### [Work order]
Check each line of the listing for the string "gone". Copy those where it appears.

───── Information

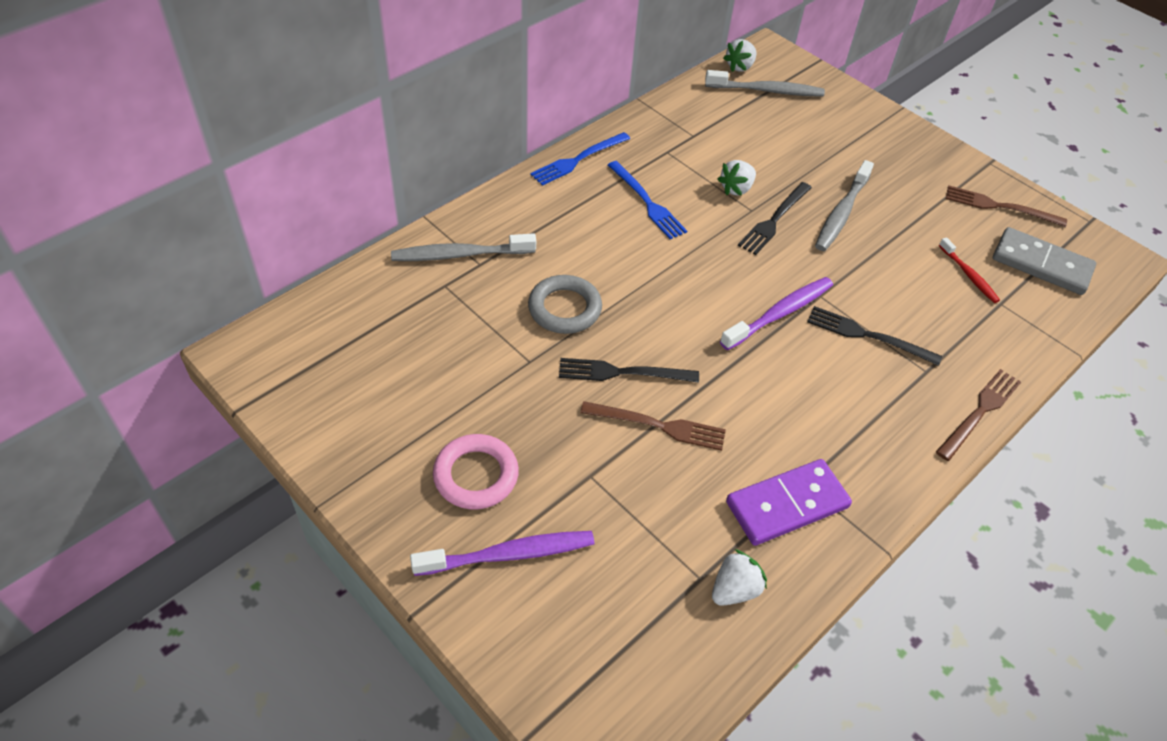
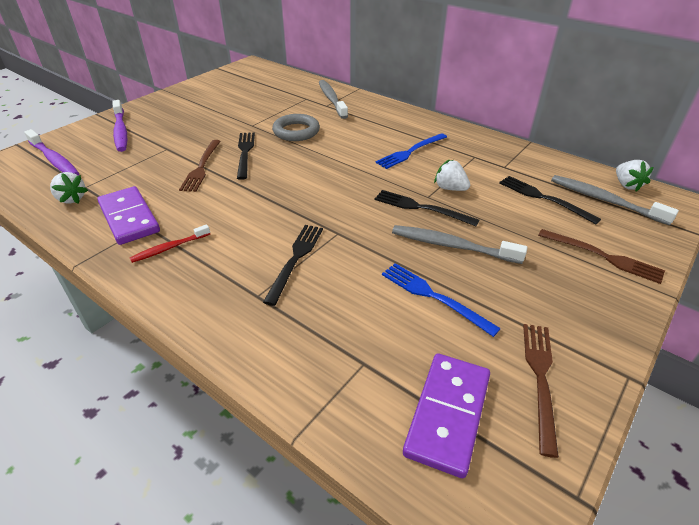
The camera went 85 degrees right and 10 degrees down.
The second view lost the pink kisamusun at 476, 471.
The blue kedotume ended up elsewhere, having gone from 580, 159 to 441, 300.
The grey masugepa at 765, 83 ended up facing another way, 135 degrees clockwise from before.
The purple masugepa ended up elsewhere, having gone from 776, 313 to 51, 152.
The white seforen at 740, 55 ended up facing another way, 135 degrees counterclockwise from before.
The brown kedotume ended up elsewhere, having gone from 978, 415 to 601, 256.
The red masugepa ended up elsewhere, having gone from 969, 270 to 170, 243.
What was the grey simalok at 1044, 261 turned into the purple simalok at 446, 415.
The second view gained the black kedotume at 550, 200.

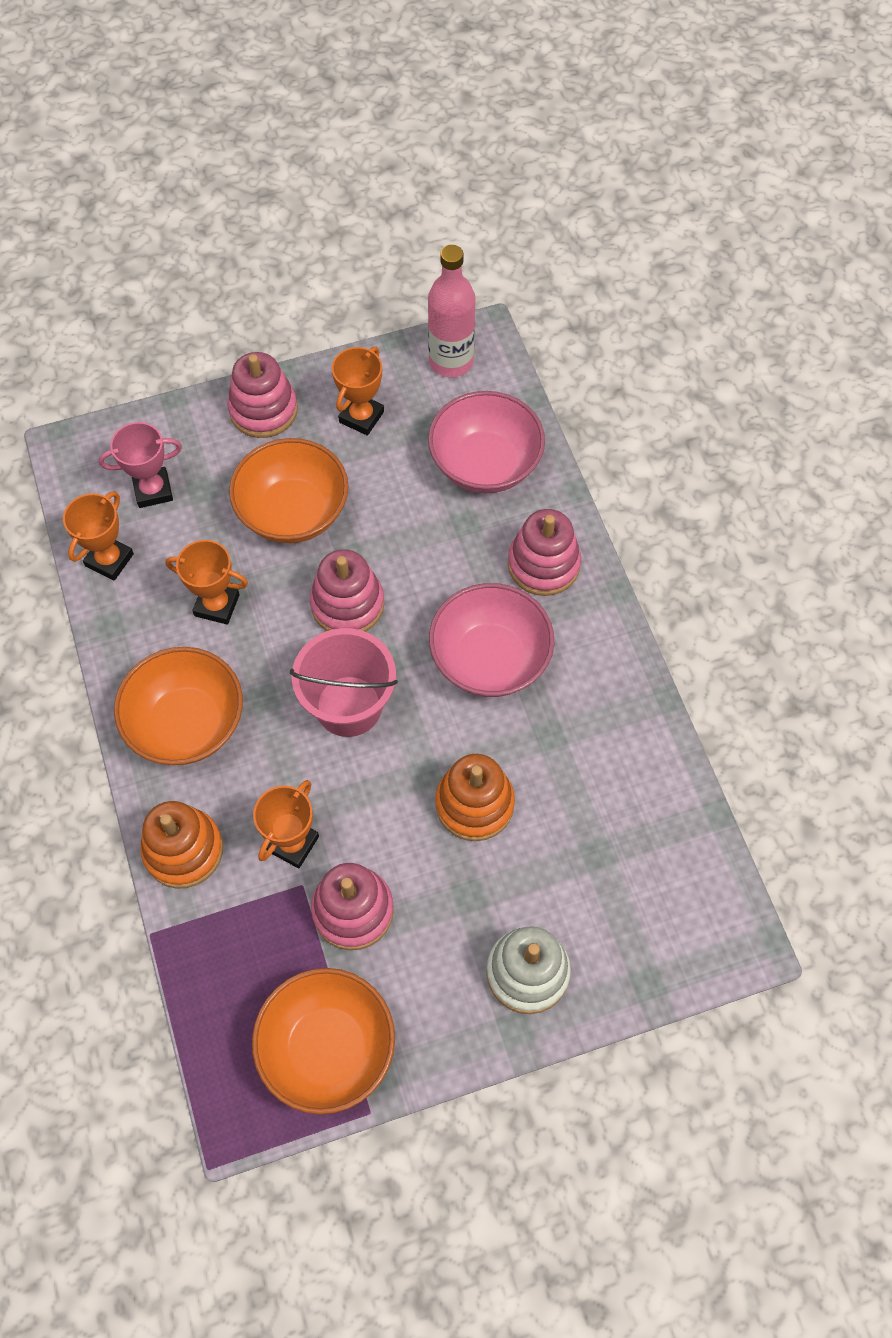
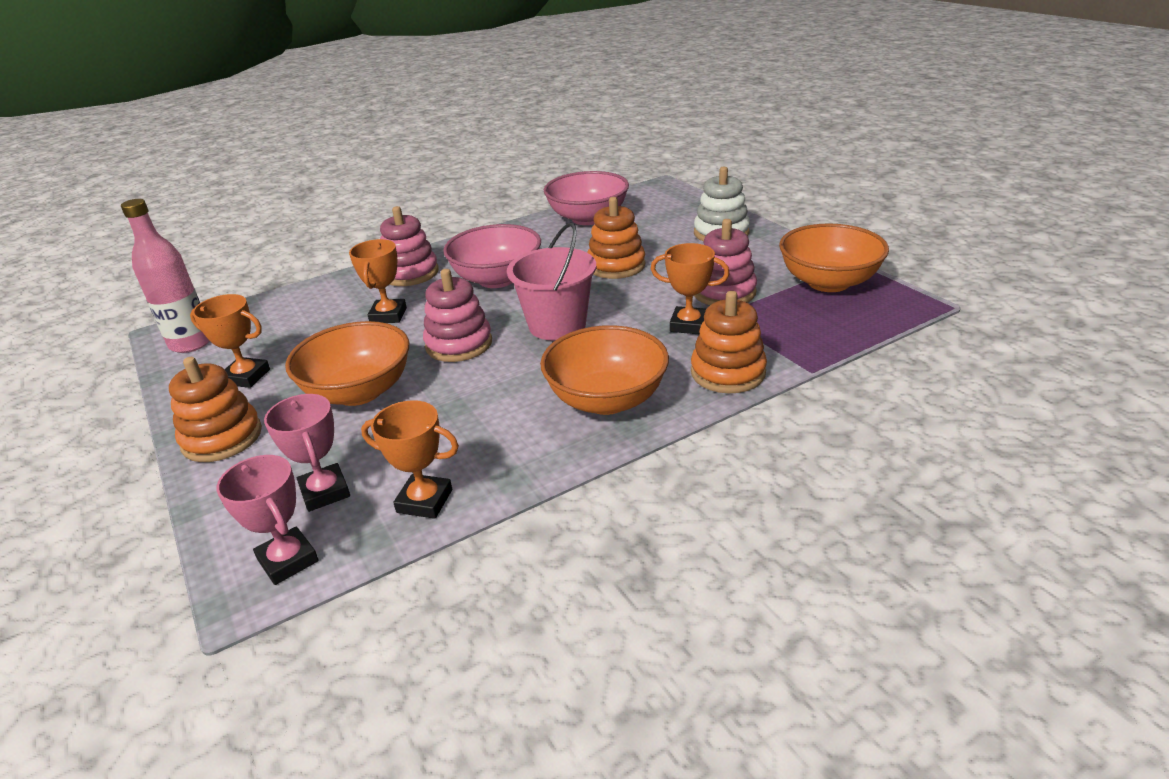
The camera went 100 degrees left and 30 degrees down.
The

──────────

### [Result below]
The blue kedotume ended up elsewhere, having gone from 580, 159 to 441, 300.
The purple masugepa ended up elsewhere, having gone from 776, 313 to 51, 152.
The brown kedotume ended up elsewhere, having gone from 978, 415 to 601, 256.
The red masugepa ended up elsewhere, having gone from 969, 270 to 170, 243.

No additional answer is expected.